### PROBLEM STATEMENT:
Line by line, set down the following material again exactly.

### DATA PROVIDED:

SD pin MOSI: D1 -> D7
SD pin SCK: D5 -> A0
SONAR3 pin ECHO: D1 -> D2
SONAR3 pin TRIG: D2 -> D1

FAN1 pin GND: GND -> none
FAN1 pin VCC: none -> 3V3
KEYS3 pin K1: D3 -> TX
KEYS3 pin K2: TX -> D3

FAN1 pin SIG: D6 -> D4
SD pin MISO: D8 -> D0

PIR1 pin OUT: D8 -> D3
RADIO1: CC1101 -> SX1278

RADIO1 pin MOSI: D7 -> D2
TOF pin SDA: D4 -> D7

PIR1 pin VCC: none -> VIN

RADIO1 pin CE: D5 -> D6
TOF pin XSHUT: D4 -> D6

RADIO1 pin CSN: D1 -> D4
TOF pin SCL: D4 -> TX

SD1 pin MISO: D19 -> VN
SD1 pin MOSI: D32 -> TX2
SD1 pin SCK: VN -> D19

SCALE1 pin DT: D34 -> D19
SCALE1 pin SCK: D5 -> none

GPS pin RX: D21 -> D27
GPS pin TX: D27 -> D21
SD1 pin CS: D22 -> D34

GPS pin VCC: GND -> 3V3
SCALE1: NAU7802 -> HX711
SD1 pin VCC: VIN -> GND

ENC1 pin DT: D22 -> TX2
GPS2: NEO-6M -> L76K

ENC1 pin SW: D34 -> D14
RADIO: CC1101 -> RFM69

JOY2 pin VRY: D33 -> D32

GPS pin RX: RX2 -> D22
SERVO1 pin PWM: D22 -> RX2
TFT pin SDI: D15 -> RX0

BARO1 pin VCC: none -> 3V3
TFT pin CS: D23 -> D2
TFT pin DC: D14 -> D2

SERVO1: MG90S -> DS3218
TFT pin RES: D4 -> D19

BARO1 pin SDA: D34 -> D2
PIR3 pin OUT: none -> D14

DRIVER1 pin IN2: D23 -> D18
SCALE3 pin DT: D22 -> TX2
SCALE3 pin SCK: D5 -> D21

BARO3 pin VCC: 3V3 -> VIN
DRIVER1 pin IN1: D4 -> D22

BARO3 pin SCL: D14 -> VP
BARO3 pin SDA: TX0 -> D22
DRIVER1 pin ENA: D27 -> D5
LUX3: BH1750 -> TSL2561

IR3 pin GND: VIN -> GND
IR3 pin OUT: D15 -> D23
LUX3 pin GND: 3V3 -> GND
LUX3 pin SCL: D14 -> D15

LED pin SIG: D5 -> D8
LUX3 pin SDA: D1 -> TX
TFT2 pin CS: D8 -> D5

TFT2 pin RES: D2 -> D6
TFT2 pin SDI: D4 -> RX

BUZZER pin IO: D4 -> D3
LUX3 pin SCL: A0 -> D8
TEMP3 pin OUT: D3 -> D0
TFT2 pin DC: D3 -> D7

### TASK ANSWER:
SD pin MOSI: D1 -> D7
SD pin SCK: D5 -> A0
SONAR3 pin ECHO: D1 -> D2
SONAR3 pin TRIG: D2 -> D1

FAN1 pin GND: GND -> none
FAN1 pin VCC: none -> 3V3
KEYS3 pin K1: D3 -> TX
KEYS3 pin K2: TX -> D3

FAN1 pin SIG: D6 -> D4
SD pin MISO: D8 -> D0

PIR1 pin OUT: D8 -> D3
RADIO1: CC1101 -> SX1278

RADIO1 pin MOSI: D7 -> D2
TOF pin SDA: D4 -> D7

PIR1 pin VCC: none -> VIN

RADIO1 pin CE: D5 -> D6
TOF pin XSHUT: D4 -> D6

RADIO1 pin CSN: D1 -> D4
TOF pin SCL: D4 -> TX

SD1 pin MISO: D19 -> VN
SD1 pin MOSI: D32 -> TX2
SD1 pin SCK: VN -> D19

SCALE1 pin DT: D34 -> D19
SCALE1 pin SCK: D5 -> none

GPS pin RX: D21 -> D27
GPS pin TX: D27 -> D21
SD1 pin CS: D22 -> D34

GPS pin VCC: GND -> 3V3
SCALE1: NAU7802 -> HX711
SD1 pin VCC: VIN -> GND

ENC1 pin DT: D22 -> TX2
GPS2: NEO-6M -> L76K

ENC1 pin SW: D34 -> D14
RADIO: CC1101 -> RFM69

JOY2 pin VRY: D33 -> D32

GPS pin RX: RX2 -> D22
SERVO1 pin PWM: D22 -> RX2
TFT pin SDI: D15 -> RX0

BARO1 pin VCC: none -> 3V3
TFT pin CS: D23 -> D2
TFT pin DC: D14 -> D2

SERVO1: MG90S -> DS3218
TFT pin RES: D4 -> D19

BARO1 pin SDA: D34 -> D2
PIR3 pin OUT: none -> D14

DRIVER1 pin IN2: D23 -> D18
SCALE3 pin DT: D22 -> TX2
SCALE3 pin SCK: D5 -> D21

BARO3 pin VCC: 3V3 -> VIN
DRIVER1 pin IN1: D4 -> D22

BARO3 pin SCL: D14 -> VP
BARO3 pin SDA: TX0 -> D22
DRIVER1 pin ENA: D27 -> D5
LUX3: BH1750 -> TSL2561

IR3 pin GND: VIN -> GND
IR3 pin OUT: D15 -> D23
LUX3 pin GND: 3V3 -> GND
LUX3 pin SCL: D14 -> D15

LED pin SIG: D5 -> D8
LUX3 pin SDA: D1 -> TX
TFT2 pin CS: D8 -> D5

TFT2 pin RES: D2 -> D6
TFT2 pin SDI: D4 -> RX

BUZZER pin IO: D4 -> D3
LUX3 pin SCL: A0 -> D8
TEMP3 pin OUT: D3 -> D0
TFT2 pin DC: D3 -> D7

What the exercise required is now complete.